Collected data:
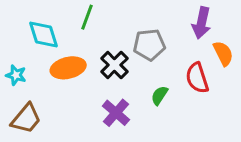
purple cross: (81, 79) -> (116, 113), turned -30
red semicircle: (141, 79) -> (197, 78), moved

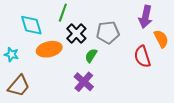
black cross: (114, 65) -> (76, 34), moved
green semicircle: (159, 95) -> (91, 56), moved

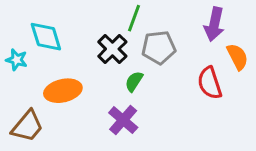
green line: (63, 13) -> (134, 18), moved
orange ellipse: (49, 49) -> (63, 91), moved
cyan star: (11, 54) -> (17, 60), moved

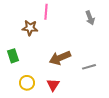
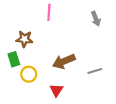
brown star: (30, 28) -> (24, 39), moved
yellow circle: (27, 83) -> (29, 74), moved

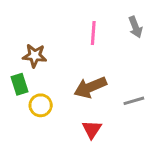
pink line: (49, 12) -> (93, 33), moved
red triangle: (56, 90) -> (92, 129), moved

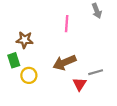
gray arrow: (135, 27) -> (97, 11), moved
red triangle: (92, 129) -> (80, 84), moved

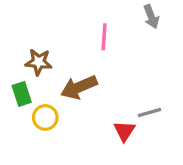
brown arrow: (64, 62) -> (79, 87), moved

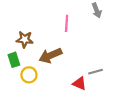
red triangle: (124, 131) -> (79, 83), turned -40

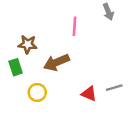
gray line: (96, 72) -> (114, 88), moved
yellow circle: (29, 75) -> (37, 92), moved

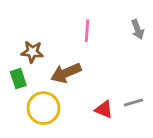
gray arrow: (108, 12) -> (138, 29), moved
yellow circle: (37, 92) -> (43, 108), size x1.5

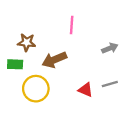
gray arrow: (138, 29) -> (110, 48), moved, turned -91
green rectangle: (18, 79) -> (15, 64), turned -70

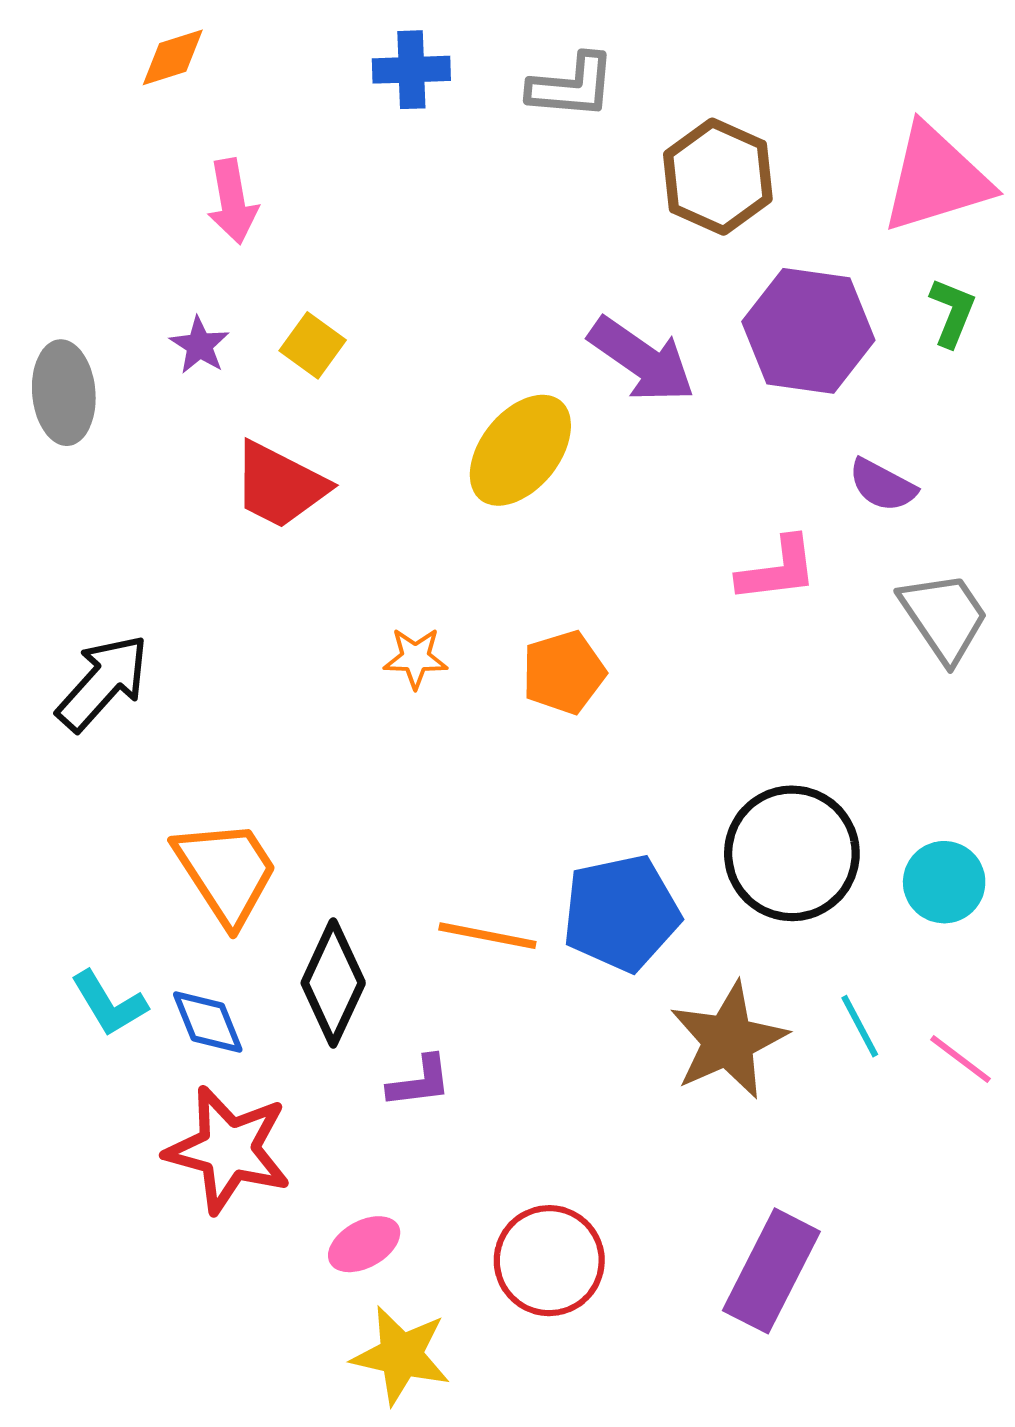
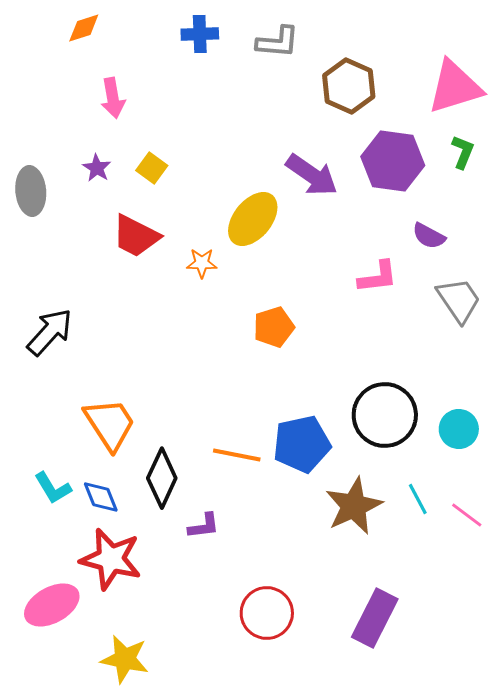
orange star: (415, 658) -> (202, 263), moved
pink ellipse: (364, 1244) -> (52, 605), moved, size x1.6
yellow star: (401, 1355) -> (125, 659), moved

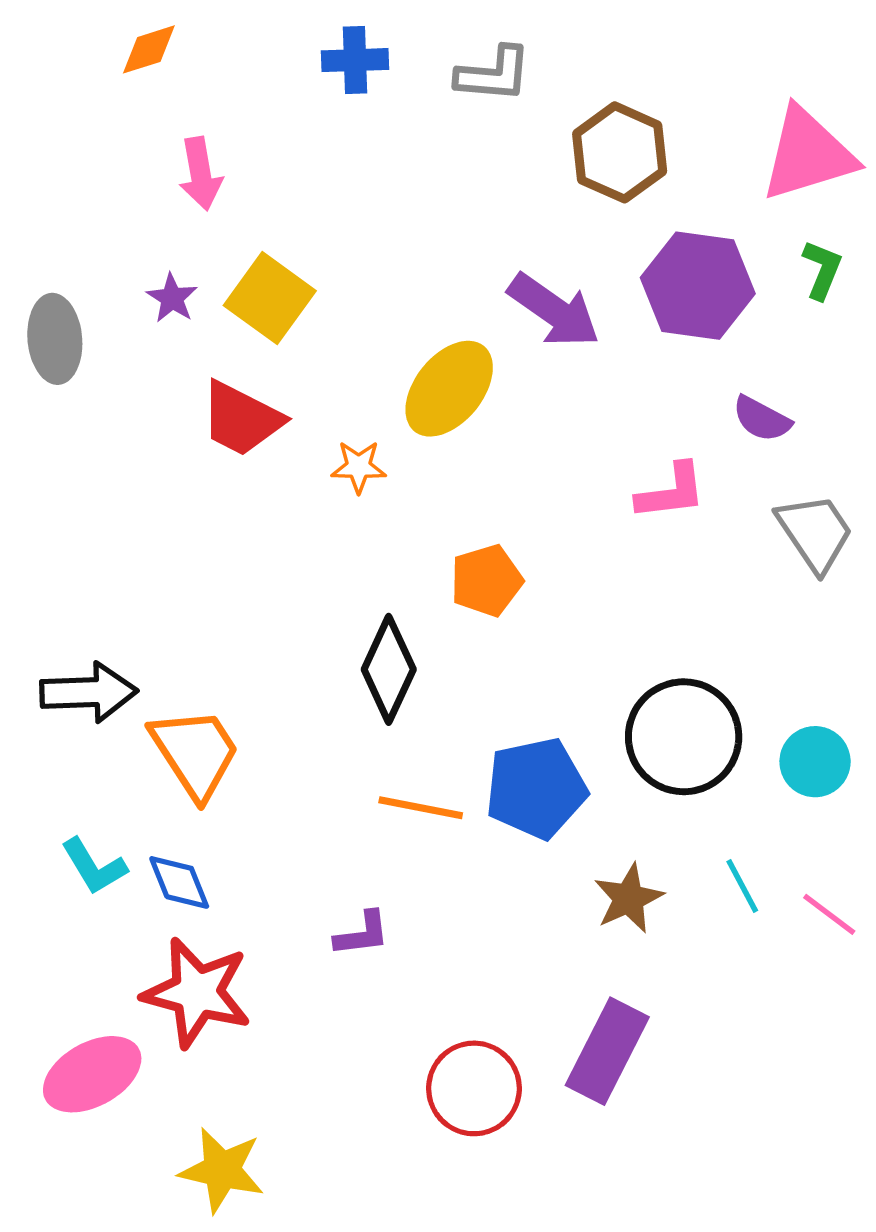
yellow square: (152, 168) -> (270, 298), size x1.6
black arrow: (50, 332) -> (89, 692), moved, turned 46
black diamond: (162, 478) -> (389, 669), moved
brown star: (354, 506) -> (629, 898), size x0.7
purple rectangle: (375, 618) -> (607, 1051), moved

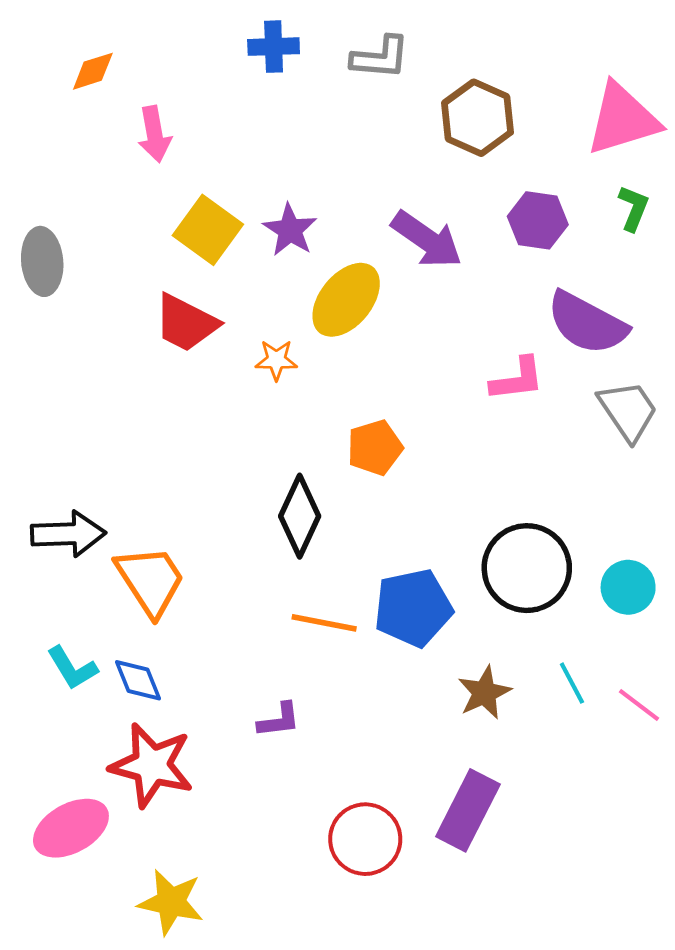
orange diamond: (149, 49) -> (93, 71), moved
purple hexagon: (698, 286) -> (538, 220), size x0.7
purple star: (172, 298) -> (290, 230), moved, size x1.4
purple semicircle: (762, 419) -> (587, 323), size x1.8

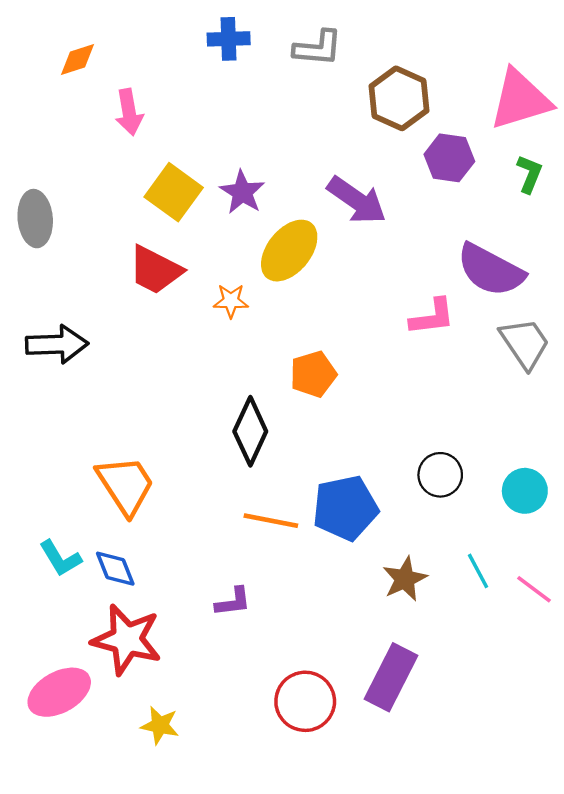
purple hexagon: (538, 220) -> (449, 158), moved
black arrow: (68, 534) -> (57, 344), moved
black circle: (527, 568) -> (440, 475), size x0.6
yellow star: (171, 902) -> (160, 725), moved, size x0.7

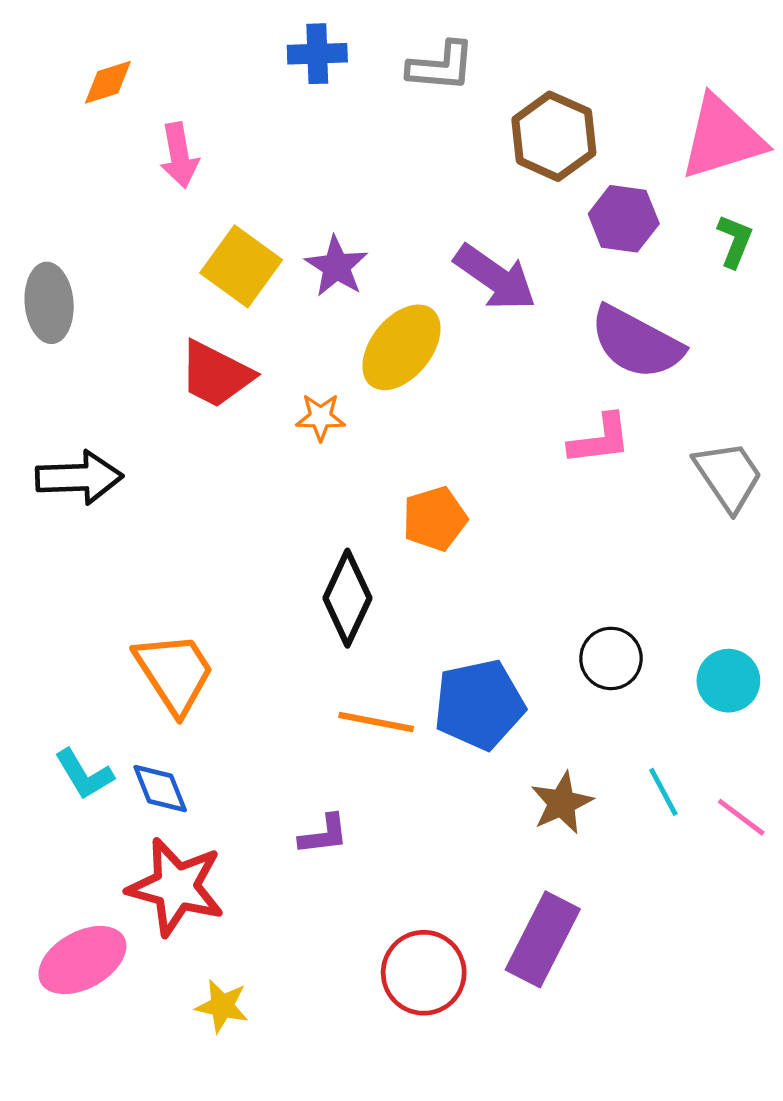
purple semicircle: (491, 270) -> (636, 343), moved

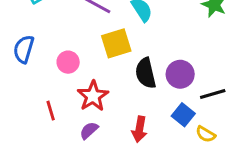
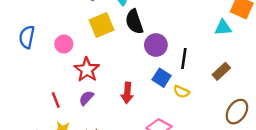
black semicircle: (146, 73) -> (134, 22), moved
black line: (213, 94) -> (184, 58), turned -60
red line: (51, 111) -> (56, 100), moved

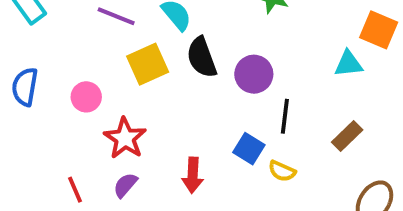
purple circle: (156, 45) -> (254, 74), moved

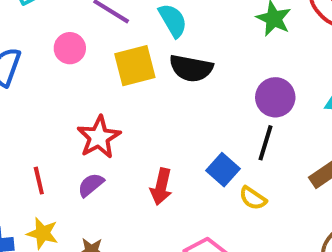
black semicircle: (202, 57) -> (191, 68), turned -69
purple circle: (254, 74) -> (275, 97), moved
pink circle: (86, 97) -> (70, 48), moved

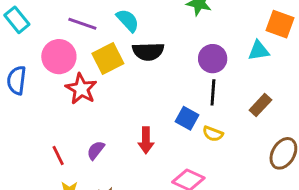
pink circle: (70, 48) -> (59, 57), size x1.5
red star: (99, 137) -> (81, 89), moved

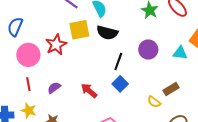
pink circle: (59, 57) -> (28, 55), moved
black line: (213, 92) -> (118, 61), moved
yellow semicircle: (213, 134) -> (154, 102), moved
red arrow: (146, 140) -> (89, 91), turned 114

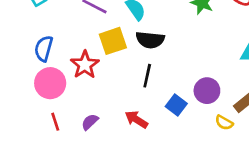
blue semicircle: (15, 27) -> (44, 49), moved
purple circle: (148, 50) -> (207, 91), moved
black line: (118, 61) -> (147, 76), moved

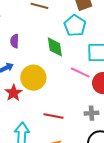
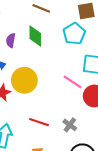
green diamond: (55, 47) -> (35, 36), moved
gray cross: (92, 113) -> (70, 125), moved, turned 32

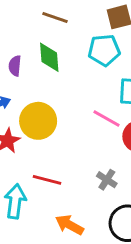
cyan pentagon: (74, 34) -> (104, 50), turned 30
red line: (39, 122) -> (47, 180), moved

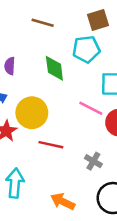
green diamond: (49, 57) -> (54, 68), moved
red line: (47, 180) -> (51, 145), moved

[WHAT YOU SHOULD DO]: Repeat the records above word for word. Pictures stay out of the copy.

[COMPLETED EXERCISE]:
purple cross: (81, 79) -> (116, 113), turned -30
red semicircle: (141, 79) -> (197, 78), moved

black cross: (114, 65) -> (76, 34), moved
green semicircle: (159, 95) -> (91, 56), moved

green line: (63, 13) -> (134, 18), moved
orange ellipse: (49, 49) -> (63, 91), moved
cyan star: (11, 54) -> (17, 60), moved

brown star: (30, 28) -> (24, 39), moved
yellow circle: (27, 83) -> (29, 74), moved

pink line: (49, 12) -> (93, 33), moved
red triangle: (56, 90) -> (92, 129), moved

gray arrow: (135, 27) -> (97, 11), moved
red triangle: (92, 129) -> (80, 84), moved

brown arrow: (64, 62) -> (79, 87), moved

red triangle: (124, 131) -> (79, 83), turned -40

gray line: (96, 72) -> (114, 88), moved
yellow circle: (29, 75) -> (37, 92), moved

gray arrow: (108, 12) -> (138, 29), moved
yellow circle: (37, 92) -> (43, 108), size x1.5

gray arrow: (138, 29) -> (110, 48), moved, turned -91
green rectangle: (18, 79) -> (15, 64), turned -70

orange star: (415, 658) -> (202, 263), moved
pink ellipse: (364, 1244) -> (52, 605), moved, size x1.6
yellow star: (401, 1355) -> (125, 659), moved

yellow square: (152, 168) -> (270, 298), size x1.6
black arrow: (50, 332) -> (89, 692), moved, turned 46
black diamond: (162, 478) -> (389, 669), moved
brown star: (354, 506) -> (629, 898), size x0.7
purple rectangle: (375, 618) -> (607, 1051), moved

orange diamond: (149, 49) -> (93, 71), moved
purple hexagon: (698, 286) -> (538, 220), size x0.7
purple star: (172, 298) -> (290, 230), moved, size x1.4
purple semicircle: (762, 419) -> (587, 323), size x1.8

purple hexagon: (538, 220) -> (449, 158), moved
black arrow: (68, 534) -> (57, 344), moved
black circle: (527, 568) -> (440, 475), size x0.6
yellow star: (171, 902) -> (160, 725), moved, size x0.7

purple semicircle: (491, 270) -> (636, 343), moved

black semicircle: (146, 73) -> (134, 22), moved
black line: (213, 94) -> (184, 58), turned -60
red line: (51, 111) -> (56, 100), moved

purple circle: (156, 45) -> (254, 74), moved

black semicircle: (202, 57) -> (191, 68), turned -69
purple circle: (254, 74) -> (275, 97), moved
pink circle: (86, 97) -> (70, 48), moved

pink circle: (70, 48) -> (59, 57), size x1.5
red star: (99, 137) -> (81, 89), moved

pink circle: (59, 57) -> (28, 55), moved
black line: (213, 92) -> (118, 61), moved
yellow semicircle: (213, 134) -> (154, 102), moved
red arrow: (146, 140) -> (89, 91), turned 114

blue semicircle: (15, 27) -> (44, 49), moved
purple circle: (148, 50) -> (207, 91), moved
black line: (118, 61) -> (147, 76), moved

green diamond: (55, 47) -> (35, 36), moved
gray cross: (92, 113) -> (70, 125), moved, turned 32

cyan pentagon: (74, 34) -> (104, 50), turned 30
red line: (39, 122) -> (47, 180), moved

green diamond: (49, 57) -> (54, 68), moved
red line: (47, 180) -> (51, 145), moved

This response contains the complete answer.